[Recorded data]
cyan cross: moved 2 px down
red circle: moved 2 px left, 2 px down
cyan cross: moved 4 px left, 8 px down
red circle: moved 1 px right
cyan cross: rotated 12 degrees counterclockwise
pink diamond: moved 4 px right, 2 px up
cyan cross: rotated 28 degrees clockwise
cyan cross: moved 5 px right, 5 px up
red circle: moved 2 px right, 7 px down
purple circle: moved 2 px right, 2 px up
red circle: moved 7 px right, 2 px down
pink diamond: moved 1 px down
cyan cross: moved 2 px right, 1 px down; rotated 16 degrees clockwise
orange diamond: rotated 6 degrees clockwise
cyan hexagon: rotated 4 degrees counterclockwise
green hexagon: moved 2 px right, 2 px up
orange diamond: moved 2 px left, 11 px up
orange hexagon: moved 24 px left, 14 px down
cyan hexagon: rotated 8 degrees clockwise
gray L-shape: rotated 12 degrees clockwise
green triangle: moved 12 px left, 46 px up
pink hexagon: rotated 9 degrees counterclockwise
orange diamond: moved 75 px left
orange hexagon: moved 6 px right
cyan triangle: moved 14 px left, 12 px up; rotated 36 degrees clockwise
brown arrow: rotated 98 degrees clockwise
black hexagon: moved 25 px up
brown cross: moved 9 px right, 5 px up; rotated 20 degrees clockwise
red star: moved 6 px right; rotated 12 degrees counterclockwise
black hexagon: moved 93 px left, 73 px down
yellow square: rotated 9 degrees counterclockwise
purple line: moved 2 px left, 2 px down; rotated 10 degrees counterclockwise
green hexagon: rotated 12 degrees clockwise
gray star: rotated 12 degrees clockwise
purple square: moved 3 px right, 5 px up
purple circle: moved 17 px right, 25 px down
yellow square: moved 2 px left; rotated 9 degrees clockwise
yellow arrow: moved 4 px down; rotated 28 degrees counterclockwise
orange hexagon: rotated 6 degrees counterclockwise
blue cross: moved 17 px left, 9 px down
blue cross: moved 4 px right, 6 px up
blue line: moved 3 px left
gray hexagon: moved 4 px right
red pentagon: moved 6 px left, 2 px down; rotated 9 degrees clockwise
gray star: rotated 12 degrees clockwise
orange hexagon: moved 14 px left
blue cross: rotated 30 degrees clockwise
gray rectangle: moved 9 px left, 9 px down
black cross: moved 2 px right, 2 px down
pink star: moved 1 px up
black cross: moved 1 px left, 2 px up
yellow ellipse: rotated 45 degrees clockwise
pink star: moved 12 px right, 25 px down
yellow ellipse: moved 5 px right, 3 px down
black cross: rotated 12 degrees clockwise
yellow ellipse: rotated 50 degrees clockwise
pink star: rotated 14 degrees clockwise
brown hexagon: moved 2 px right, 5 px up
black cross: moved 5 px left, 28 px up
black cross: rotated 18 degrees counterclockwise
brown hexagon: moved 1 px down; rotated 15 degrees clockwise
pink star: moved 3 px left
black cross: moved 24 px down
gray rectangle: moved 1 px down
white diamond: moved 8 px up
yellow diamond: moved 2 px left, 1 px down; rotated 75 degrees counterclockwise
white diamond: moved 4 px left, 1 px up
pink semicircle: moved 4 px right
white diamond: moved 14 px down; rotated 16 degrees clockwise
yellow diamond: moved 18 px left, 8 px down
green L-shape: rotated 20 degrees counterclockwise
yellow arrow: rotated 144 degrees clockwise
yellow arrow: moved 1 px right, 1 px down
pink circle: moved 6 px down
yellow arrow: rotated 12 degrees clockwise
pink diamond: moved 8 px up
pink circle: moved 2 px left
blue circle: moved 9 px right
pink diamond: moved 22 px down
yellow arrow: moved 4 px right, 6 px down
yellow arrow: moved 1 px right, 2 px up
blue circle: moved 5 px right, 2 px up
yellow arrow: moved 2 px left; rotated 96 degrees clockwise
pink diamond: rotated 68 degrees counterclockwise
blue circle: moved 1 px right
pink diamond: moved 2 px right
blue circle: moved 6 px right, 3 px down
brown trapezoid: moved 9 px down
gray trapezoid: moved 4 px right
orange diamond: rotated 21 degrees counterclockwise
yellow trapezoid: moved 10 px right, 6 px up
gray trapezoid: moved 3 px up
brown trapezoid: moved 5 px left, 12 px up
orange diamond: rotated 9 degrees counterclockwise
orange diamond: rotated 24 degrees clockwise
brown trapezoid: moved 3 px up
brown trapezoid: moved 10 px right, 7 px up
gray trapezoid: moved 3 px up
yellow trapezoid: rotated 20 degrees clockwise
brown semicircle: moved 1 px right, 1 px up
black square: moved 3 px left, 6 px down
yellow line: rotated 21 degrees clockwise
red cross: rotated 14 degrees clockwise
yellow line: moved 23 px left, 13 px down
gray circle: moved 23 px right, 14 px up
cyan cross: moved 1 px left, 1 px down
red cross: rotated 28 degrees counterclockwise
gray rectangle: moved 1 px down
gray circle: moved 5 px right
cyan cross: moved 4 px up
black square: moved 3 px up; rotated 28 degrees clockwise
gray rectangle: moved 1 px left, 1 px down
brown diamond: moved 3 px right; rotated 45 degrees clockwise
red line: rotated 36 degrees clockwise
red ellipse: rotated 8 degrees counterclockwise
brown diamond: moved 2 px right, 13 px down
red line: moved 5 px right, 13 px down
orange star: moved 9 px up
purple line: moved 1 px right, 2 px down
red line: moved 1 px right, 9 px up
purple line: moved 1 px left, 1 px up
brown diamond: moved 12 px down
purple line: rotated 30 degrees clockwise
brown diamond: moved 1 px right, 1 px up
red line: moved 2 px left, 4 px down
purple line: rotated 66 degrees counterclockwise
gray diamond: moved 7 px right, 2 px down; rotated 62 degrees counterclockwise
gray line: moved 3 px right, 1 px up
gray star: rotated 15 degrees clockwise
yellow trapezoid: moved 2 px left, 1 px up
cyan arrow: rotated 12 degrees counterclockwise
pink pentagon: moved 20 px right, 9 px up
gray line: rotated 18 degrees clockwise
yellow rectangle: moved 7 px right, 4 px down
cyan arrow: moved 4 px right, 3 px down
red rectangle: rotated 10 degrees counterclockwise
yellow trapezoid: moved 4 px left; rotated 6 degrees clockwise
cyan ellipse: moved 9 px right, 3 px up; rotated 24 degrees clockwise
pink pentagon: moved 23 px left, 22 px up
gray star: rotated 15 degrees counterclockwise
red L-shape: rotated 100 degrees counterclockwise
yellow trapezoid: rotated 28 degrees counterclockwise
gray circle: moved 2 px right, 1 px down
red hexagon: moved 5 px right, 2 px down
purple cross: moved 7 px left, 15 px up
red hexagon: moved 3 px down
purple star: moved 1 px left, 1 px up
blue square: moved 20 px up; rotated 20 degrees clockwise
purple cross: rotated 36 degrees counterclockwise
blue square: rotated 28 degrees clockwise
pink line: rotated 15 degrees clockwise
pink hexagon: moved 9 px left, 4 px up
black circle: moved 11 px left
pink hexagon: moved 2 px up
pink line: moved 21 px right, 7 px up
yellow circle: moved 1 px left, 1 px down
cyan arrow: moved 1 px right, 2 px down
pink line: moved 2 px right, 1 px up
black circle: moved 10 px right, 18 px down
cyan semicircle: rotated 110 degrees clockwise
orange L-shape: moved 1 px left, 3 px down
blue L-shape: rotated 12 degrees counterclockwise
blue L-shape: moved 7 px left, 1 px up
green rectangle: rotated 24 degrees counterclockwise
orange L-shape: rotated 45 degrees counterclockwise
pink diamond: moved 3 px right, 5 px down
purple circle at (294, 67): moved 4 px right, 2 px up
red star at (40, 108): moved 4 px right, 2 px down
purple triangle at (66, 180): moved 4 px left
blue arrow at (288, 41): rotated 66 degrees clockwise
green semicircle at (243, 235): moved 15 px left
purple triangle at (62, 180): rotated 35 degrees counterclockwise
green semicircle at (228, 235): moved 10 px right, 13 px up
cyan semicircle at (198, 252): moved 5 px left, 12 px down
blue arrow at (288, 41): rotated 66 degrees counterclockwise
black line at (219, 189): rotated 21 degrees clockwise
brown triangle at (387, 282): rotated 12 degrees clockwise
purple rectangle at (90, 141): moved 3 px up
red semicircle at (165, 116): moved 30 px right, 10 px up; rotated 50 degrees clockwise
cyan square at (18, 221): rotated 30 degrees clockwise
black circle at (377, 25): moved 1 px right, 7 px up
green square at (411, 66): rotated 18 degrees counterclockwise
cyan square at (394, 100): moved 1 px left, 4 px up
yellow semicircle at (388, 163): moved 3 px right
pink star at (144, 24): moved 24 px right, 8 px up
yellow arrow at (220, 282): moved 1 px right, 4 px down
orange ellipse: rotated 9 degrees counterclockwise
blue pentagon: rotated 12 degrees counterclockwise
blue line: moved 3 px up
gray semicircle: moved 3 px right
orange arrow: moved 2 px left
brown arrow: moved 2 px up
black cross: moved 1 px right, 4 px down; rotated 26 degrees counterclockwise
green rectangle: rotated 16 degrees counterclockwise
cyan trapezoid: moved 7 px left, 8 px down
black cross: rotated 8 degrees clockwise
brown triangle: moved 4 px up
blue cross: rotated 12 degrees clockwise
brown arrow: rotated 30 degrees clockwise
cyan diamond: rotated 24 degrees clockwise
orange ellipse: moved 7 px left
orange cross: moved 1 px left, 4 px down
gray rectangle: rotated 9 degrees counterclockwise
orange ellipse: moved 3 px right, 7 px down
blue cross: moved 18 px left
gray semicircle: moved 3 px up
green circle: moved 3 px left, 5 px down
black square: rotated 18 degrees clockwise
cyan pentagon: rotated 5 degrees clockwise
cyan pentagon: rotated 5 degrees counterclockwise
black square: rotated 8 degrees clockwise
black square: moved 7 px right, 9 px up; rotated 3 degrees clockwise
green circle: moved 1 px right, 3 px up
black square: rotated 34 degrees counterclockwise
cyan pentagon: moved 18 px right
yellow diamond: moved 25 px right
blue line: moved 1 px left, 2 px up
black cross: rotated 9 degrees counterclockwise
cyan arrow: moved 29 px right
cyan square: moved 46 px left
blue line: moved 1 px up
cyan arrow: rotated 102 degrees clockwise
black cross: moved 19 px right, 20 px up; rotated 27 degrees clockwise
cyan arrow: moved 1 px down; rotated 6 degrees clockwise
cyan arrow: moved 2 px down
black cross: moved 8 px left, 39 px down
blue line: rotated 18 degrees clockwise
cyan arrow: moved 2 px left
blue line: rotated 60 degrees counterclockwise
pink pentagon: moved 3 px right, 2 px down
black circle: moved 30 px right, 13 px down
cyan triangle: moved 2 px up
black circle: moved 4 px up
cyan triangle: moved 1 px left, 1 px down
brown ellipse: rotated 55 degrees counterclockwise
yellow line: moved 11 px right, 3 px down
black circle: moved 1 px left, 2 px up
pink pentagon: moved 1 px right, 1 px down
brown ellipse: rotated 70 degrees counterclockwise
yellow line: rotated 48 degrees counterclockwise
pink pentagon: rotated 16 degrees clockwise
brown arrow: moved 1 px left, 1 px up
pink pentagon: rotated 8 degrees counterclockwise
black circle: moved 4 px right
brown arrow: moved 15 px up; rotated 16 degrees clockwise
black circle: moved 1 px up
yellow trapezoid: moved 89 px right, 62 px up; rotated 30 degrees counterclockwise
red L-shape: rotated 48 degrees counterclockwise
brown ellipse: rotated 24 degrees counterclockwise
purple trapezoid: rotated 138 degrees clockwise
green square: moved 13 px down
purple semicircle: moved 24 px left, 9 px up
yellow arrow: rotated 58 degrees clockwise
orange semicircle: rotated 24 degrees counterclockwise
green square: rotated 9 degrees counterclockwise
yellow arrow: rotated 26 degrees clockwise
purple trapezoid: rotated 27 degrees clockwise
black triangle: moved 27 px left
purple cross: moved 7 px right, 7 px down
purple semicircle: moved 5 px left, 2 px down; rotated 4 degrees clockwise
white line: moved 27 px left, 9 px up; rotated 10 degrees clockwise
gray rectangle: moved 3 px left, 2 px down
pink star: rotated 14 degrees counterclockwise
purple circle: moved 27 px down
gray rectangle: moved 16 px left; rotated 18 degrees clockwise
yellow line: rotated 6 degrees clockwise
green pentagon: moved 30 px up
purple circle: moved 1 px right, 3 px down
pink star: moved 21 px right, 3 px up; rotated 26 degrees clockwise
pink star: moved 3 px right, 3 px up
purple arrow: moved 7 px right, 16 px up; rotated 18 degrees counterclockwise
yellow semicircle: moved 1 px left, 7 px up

- Exercise
Reproduce the lines above word for word, beginning with the first one and stopping after the line that contains "cyan cross: rotated 28 degrees clockwise".

- Task output
cyan cross: moved 2 px down
red circle: moved 2 px left, 2 px down
cyan cross: moved 4 px left, 8 px down
red circle: moved 1 px right
cyan cross: rotated 12 degrees counterclockwise
pink diamond: moved 4 px right, 2 px up
cyan cross: rotated 28 degrees clockwise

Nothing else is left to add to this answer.